YOUR OBJECTIVE -> Find every line with the string "left" in the material below and copy it.

RECORD SET ->
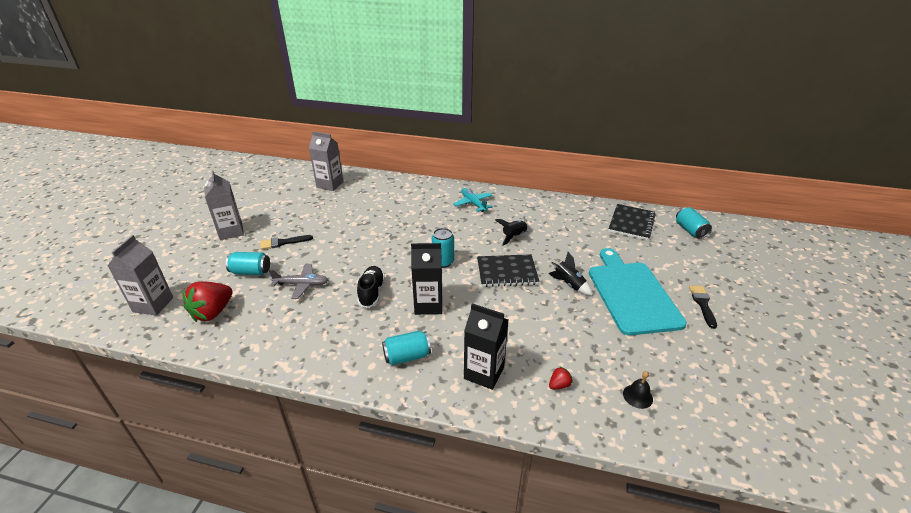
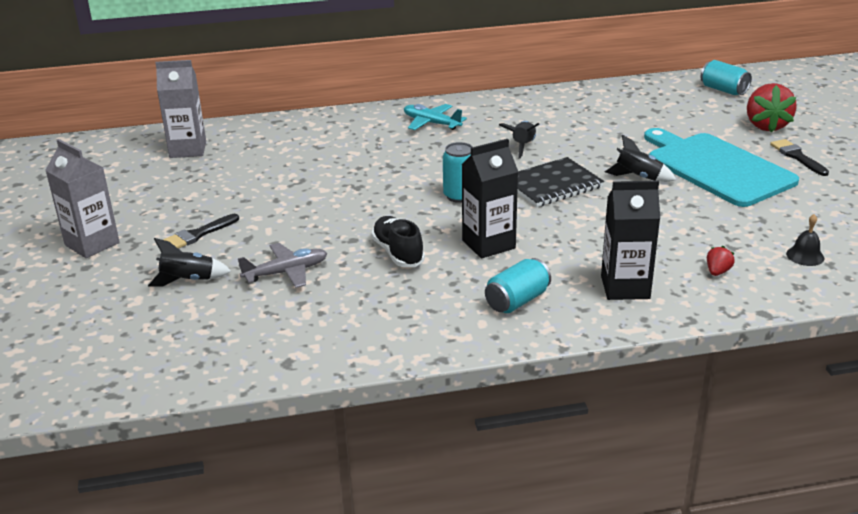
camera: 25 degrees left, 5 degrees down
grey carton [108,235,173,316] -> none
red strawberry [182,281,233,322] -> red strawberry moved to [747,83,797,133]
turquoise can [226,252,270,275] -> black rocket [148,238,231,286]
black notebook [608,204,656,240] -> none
--
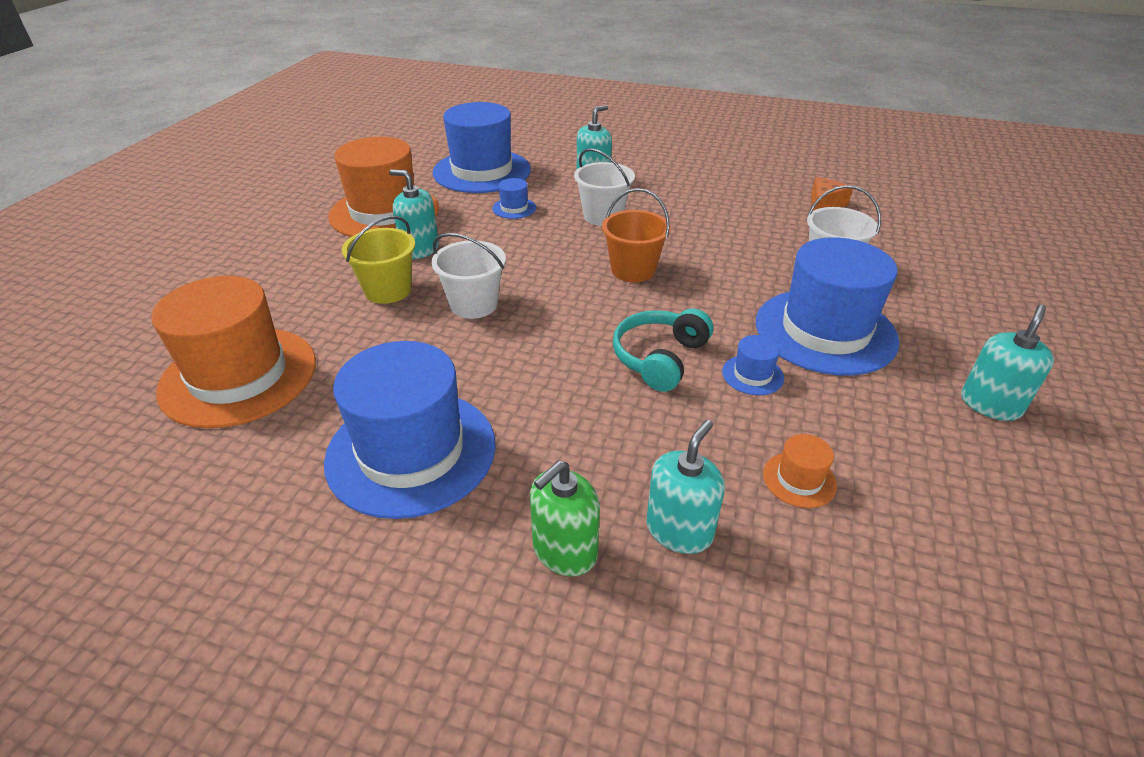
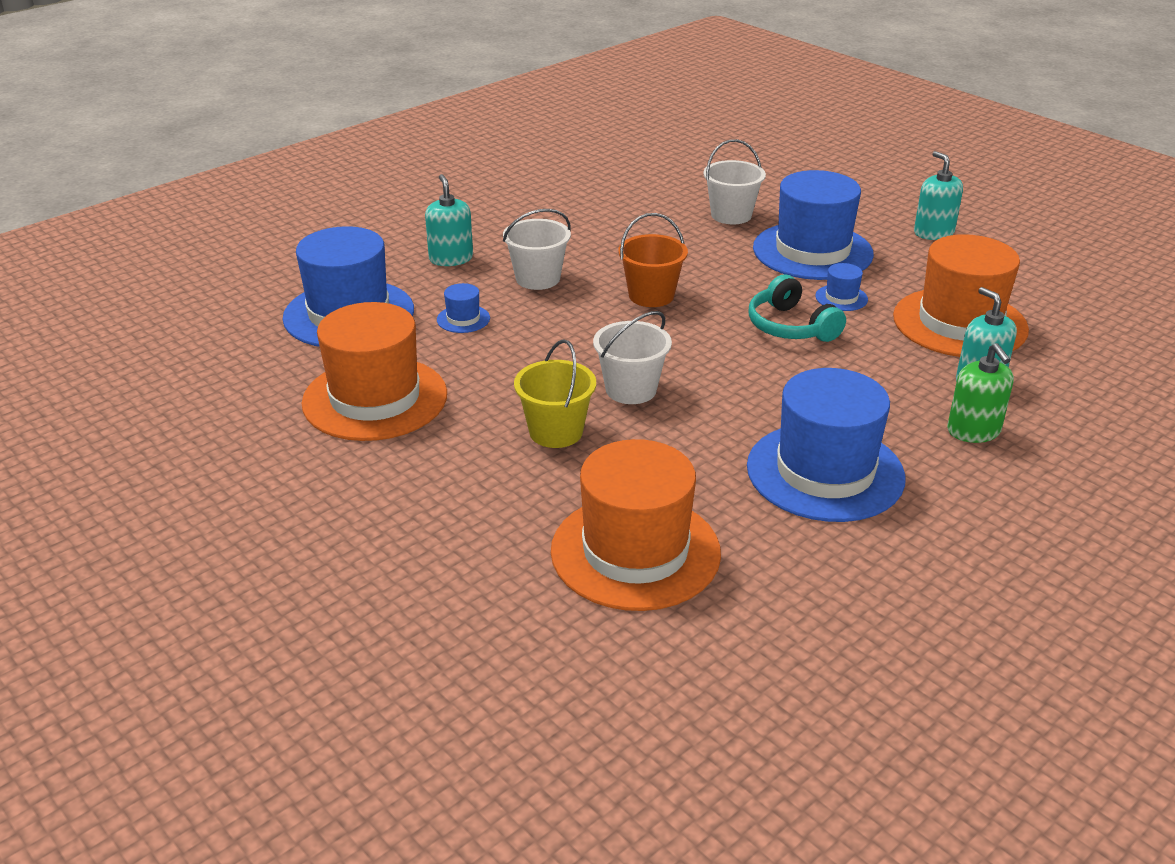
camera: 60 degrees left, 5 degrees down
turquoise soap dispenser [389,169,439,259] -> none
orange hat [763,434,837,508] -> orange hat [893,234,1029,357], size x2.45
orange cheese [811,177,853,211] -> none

RESULT OF THE EXERCISE ->
camera: 25 degrees left, 5 degrees down
camera: 60 degrees left, 5 degrees down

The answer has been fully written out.